** Task to carry out **
Extract every line of the listing below that contains the word "counterclockwise".

[Dataset entries]
* begin *

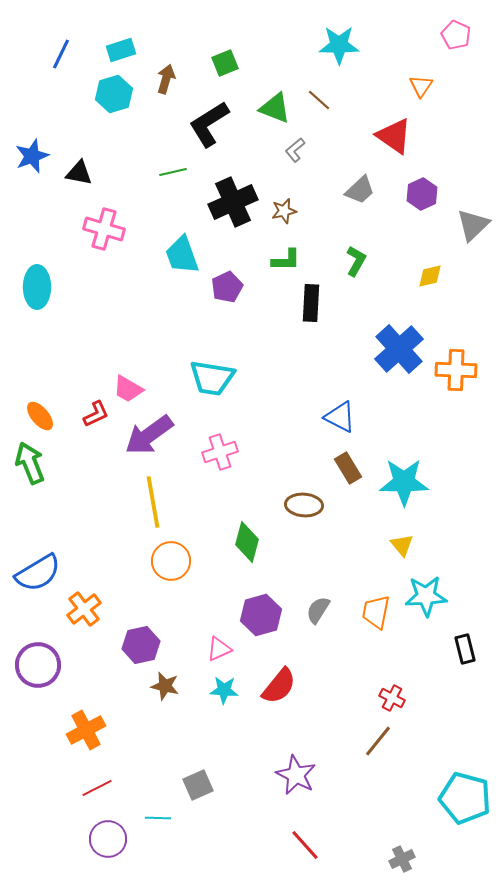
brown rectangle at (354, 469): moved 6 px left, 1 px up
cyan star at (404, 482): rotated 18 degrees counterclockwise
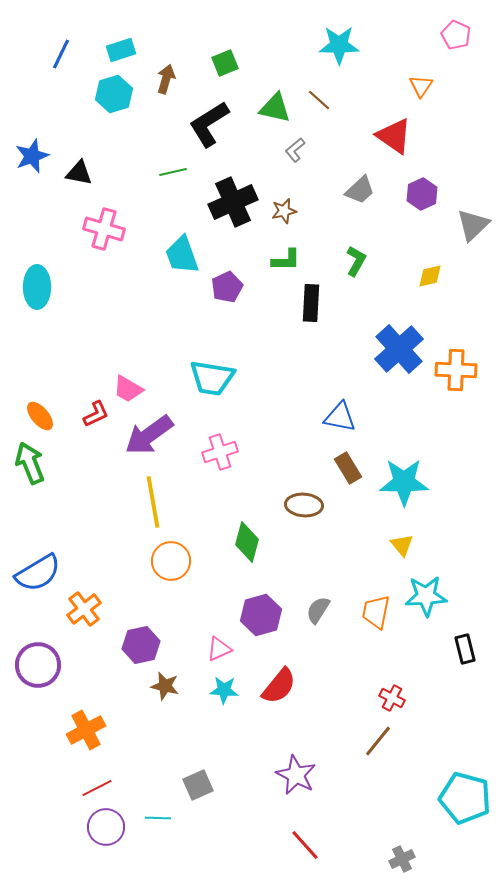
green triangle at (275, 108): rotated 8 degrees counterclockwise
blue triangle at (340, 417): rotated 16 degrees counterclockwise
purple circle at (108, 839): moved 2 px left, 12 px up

* end *

** Response **
cyan star at (404, 482): rotated 18 degrees counterclockwise
green triangle at (275, 108): rotated 8 degrees counterclockwise
blue triangle at (340, 417): rotated 16 degrees counterclockwise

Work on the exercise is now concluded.